═════ THE INPUT ═════

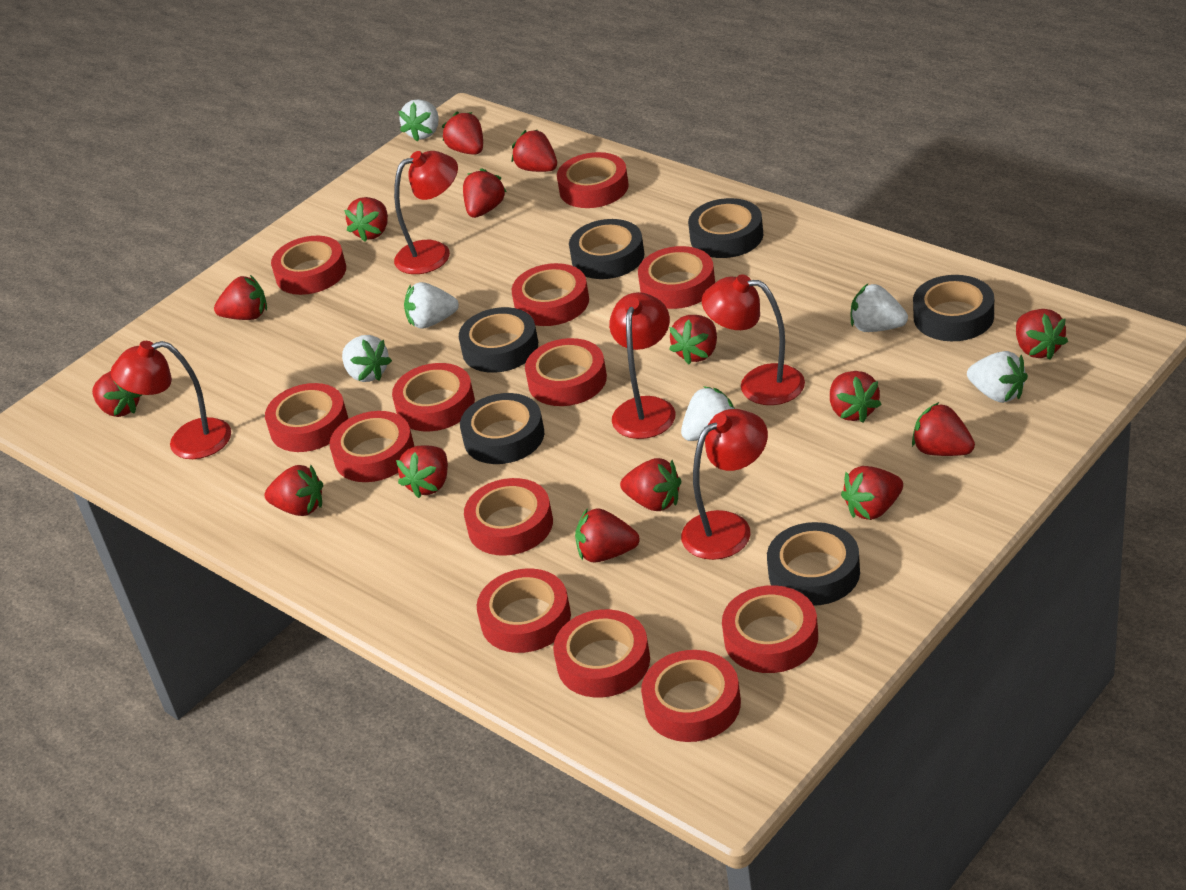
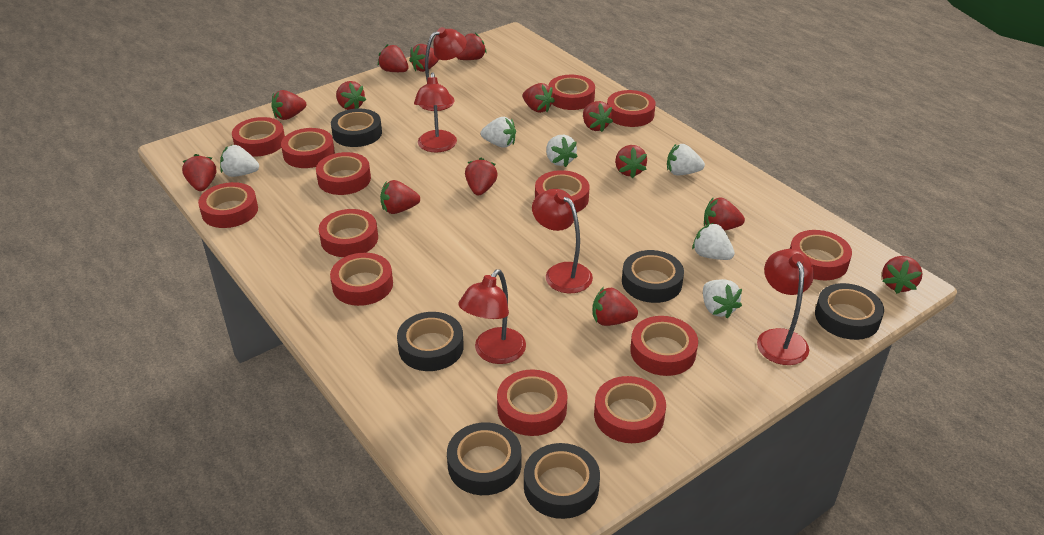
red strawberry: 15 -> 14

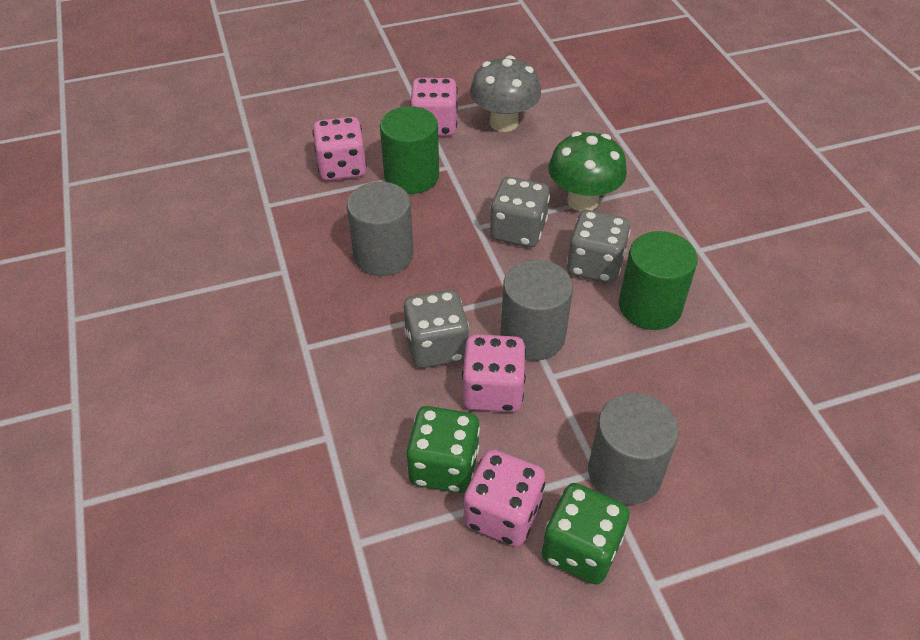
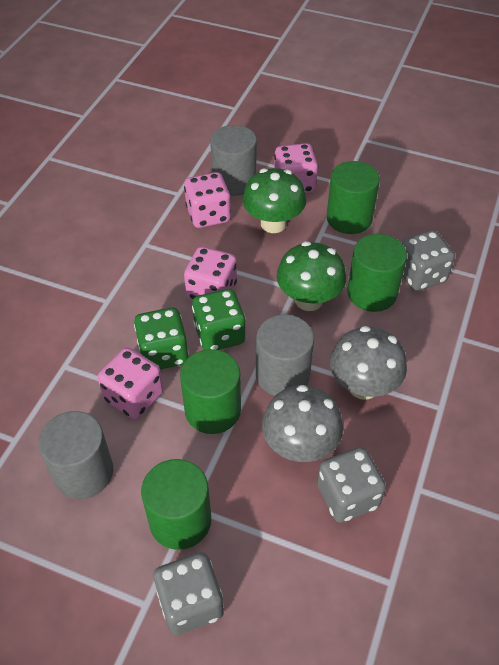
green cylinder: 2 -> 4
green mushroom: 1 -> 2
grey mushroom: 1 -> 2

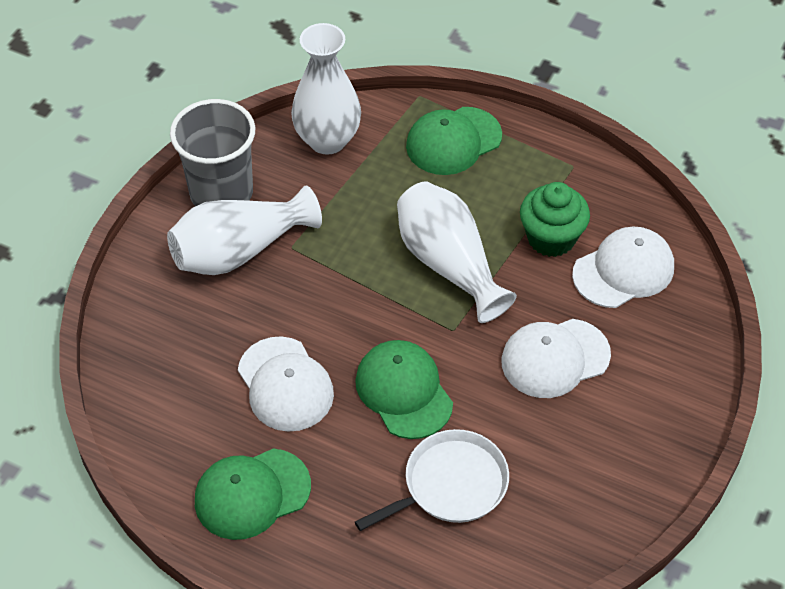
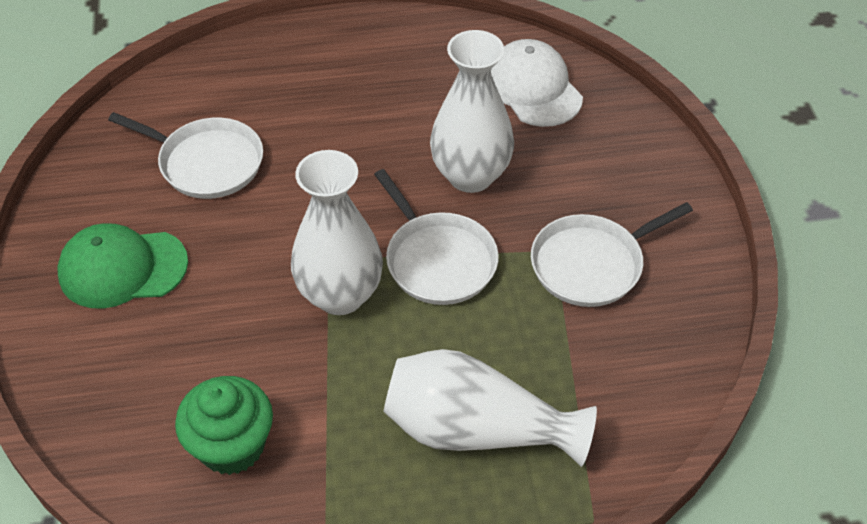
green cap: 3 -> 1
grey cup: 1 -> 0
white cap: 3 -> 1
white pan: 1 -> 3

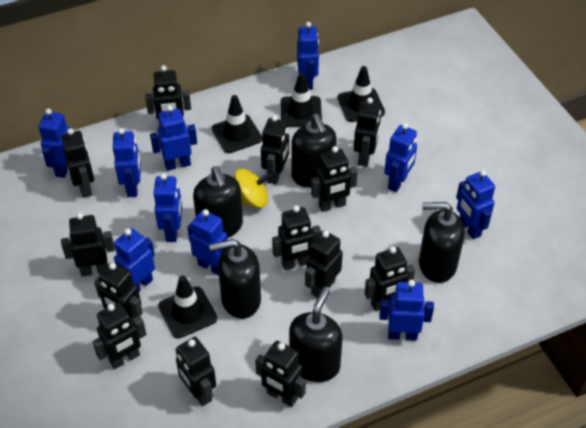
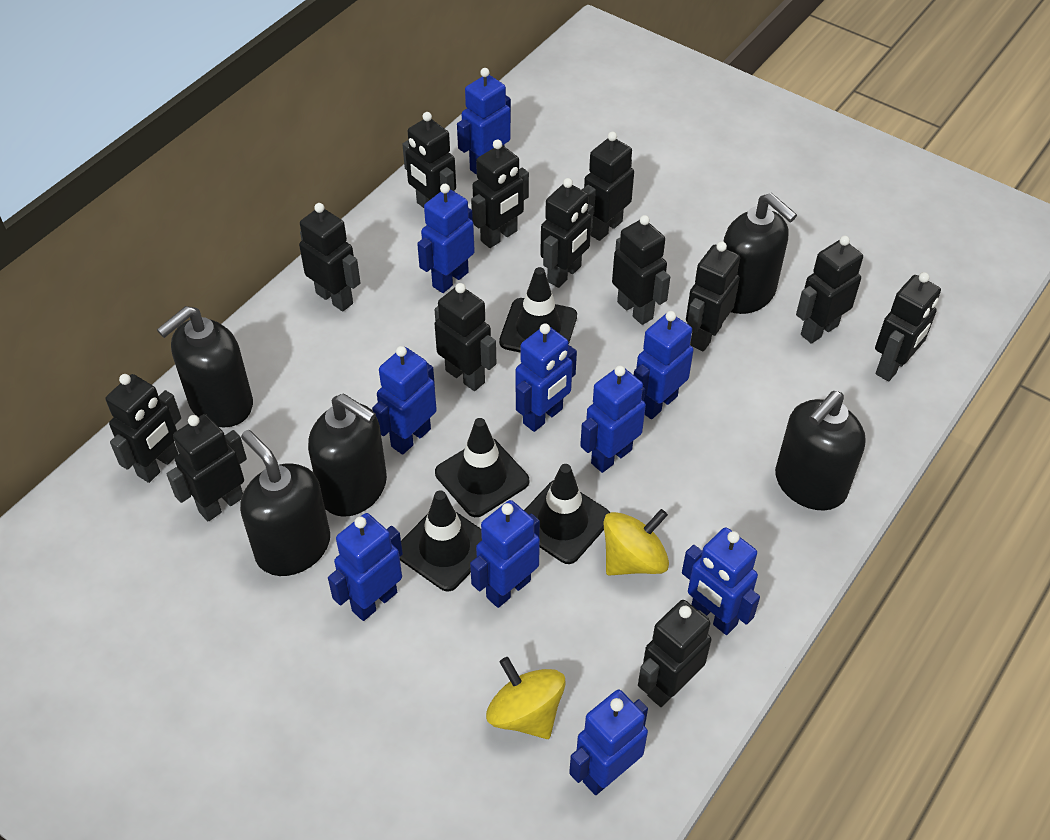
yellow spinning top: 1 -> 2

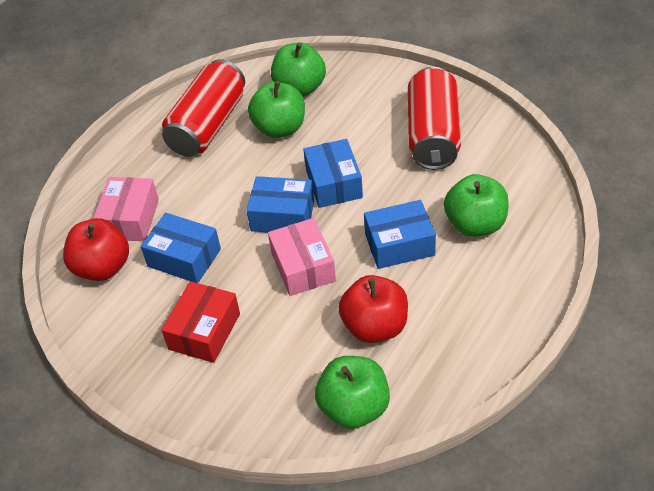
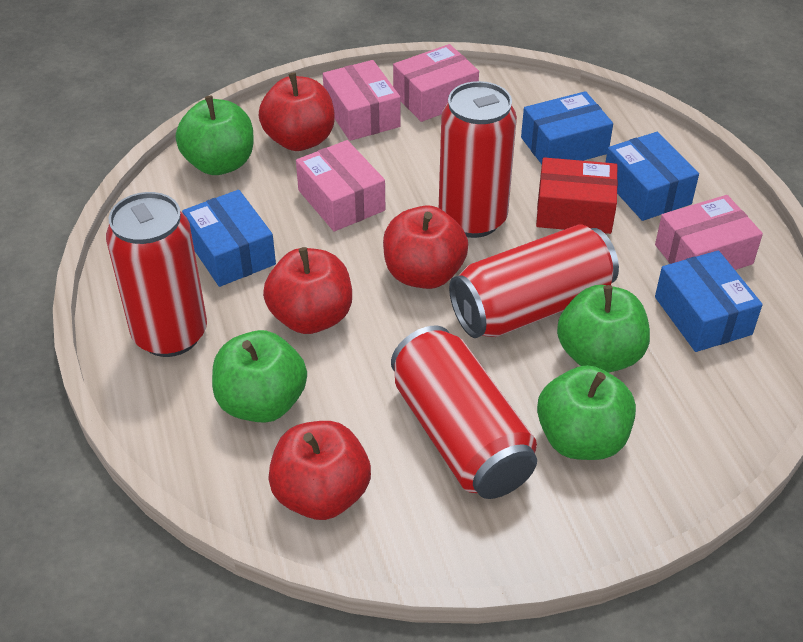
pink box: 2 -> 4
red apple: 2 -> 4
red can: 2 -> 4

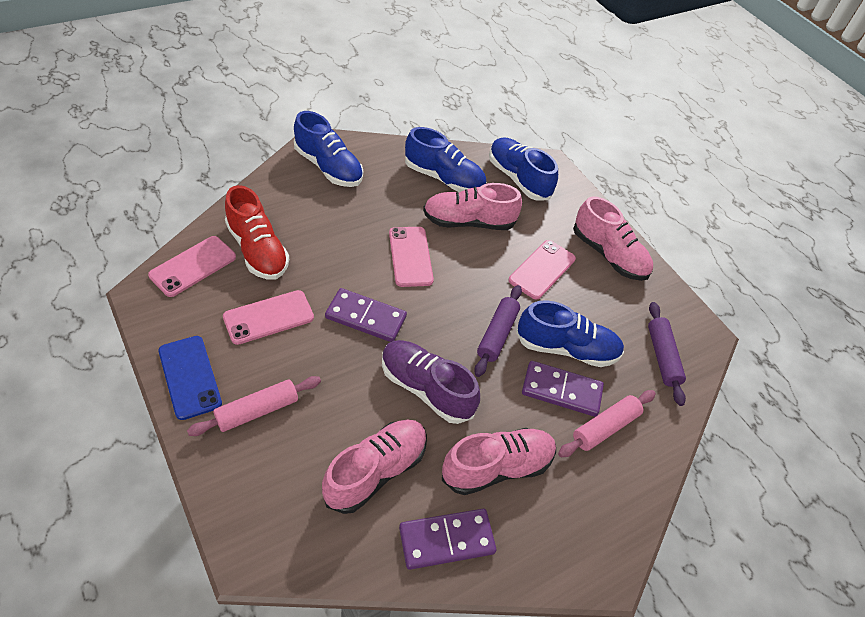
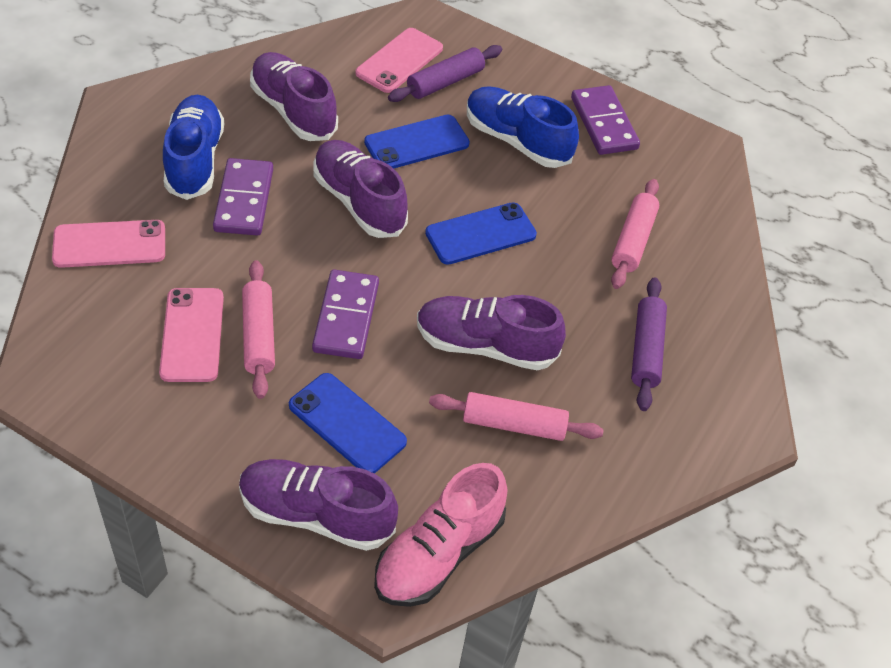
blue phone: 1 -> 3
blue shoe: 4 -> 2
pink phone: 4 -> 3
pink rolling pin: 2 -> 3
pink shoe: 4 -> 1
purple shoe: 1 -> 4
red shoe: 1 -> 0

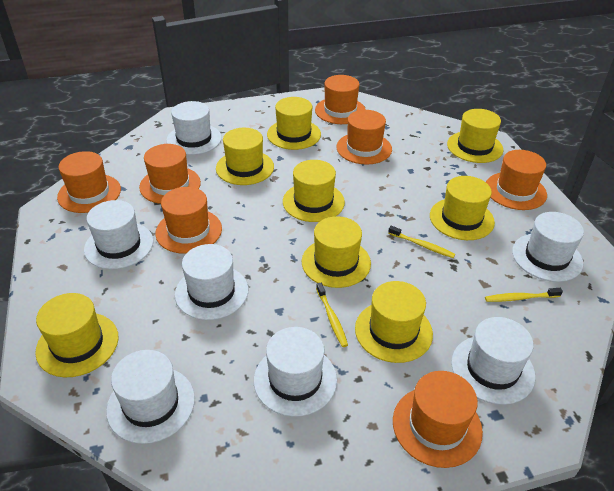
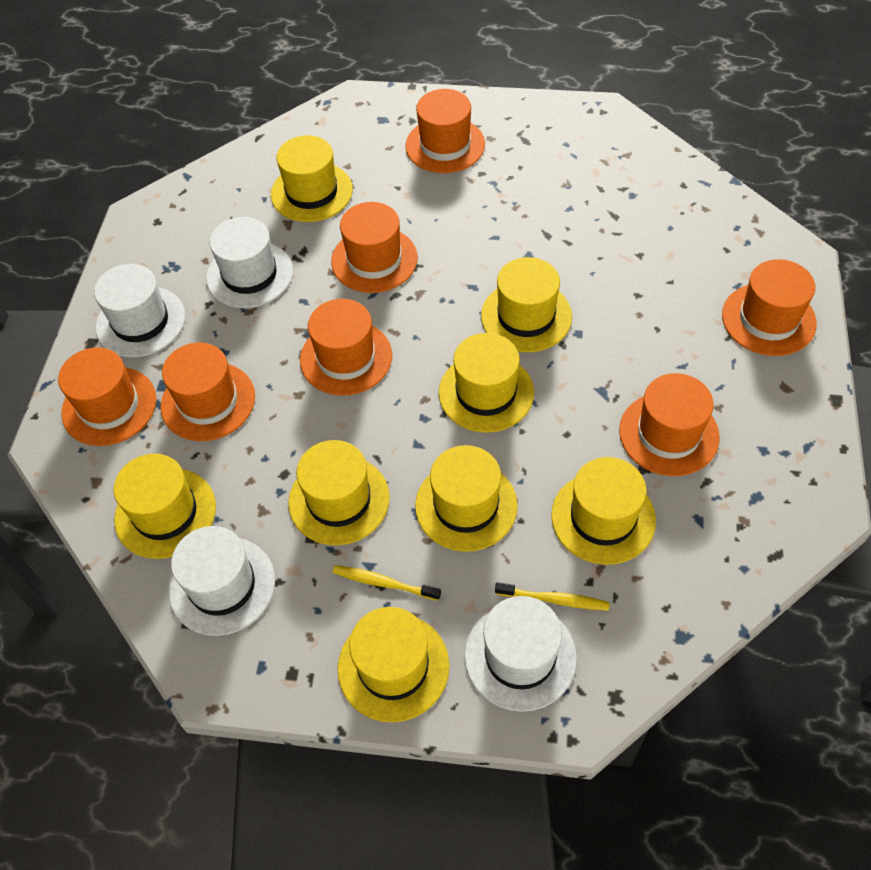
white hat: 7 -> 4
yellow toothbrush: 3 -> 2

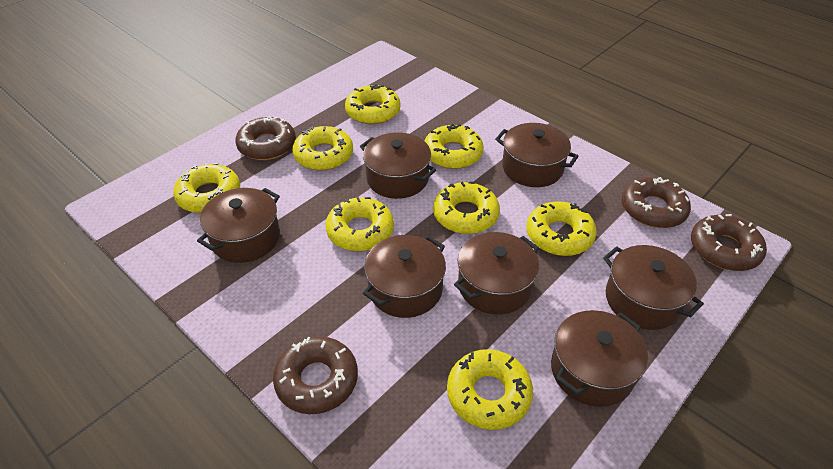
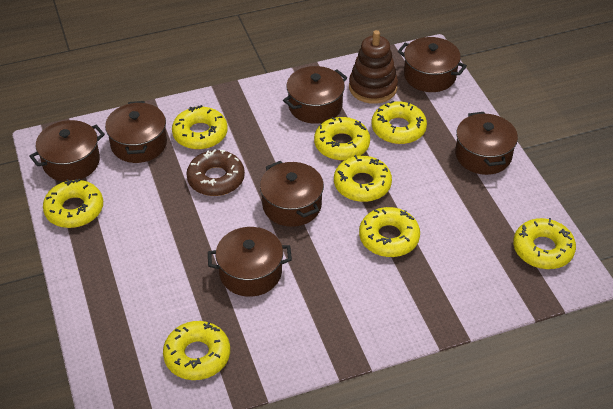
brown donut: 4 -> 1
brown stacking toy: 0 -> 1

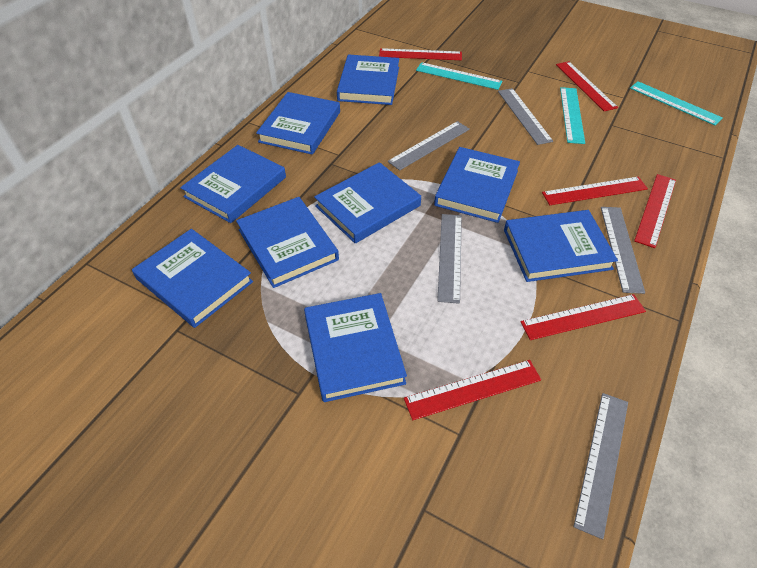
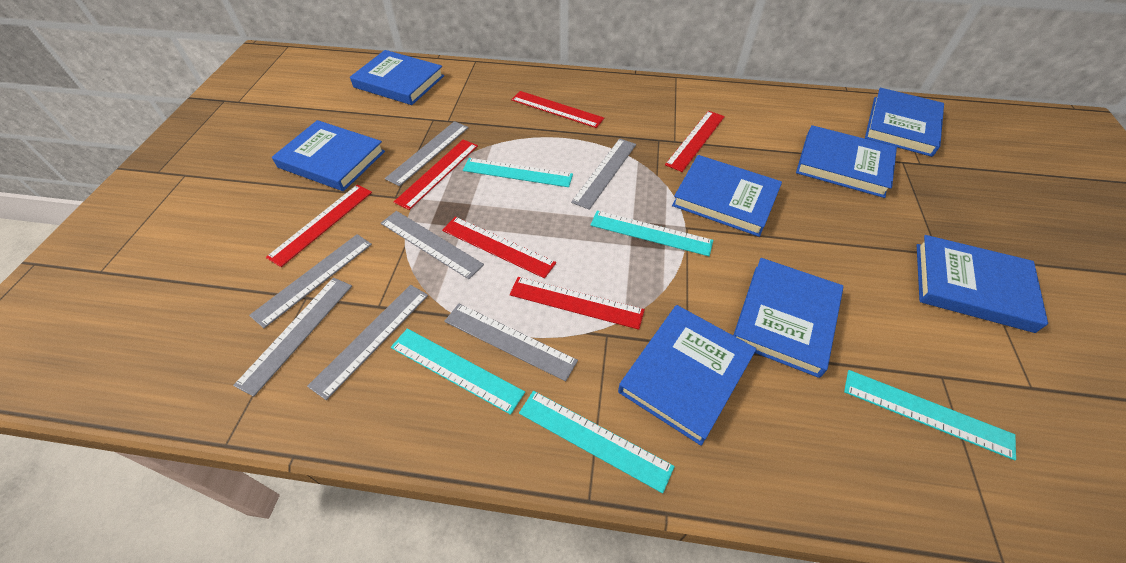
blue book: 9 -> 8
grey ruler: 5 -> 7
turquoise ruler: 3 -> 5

═════

▶ BRIEF:
Across the entries above, find the lines with the string "shoe" and copy them.

▶ SOLUTION FOR THIS TASK:
blue shoe: 4 -> 2
pink shoe: 4 -> 1
purple shoe: 1 -> 4
red shoe: 1 -> 0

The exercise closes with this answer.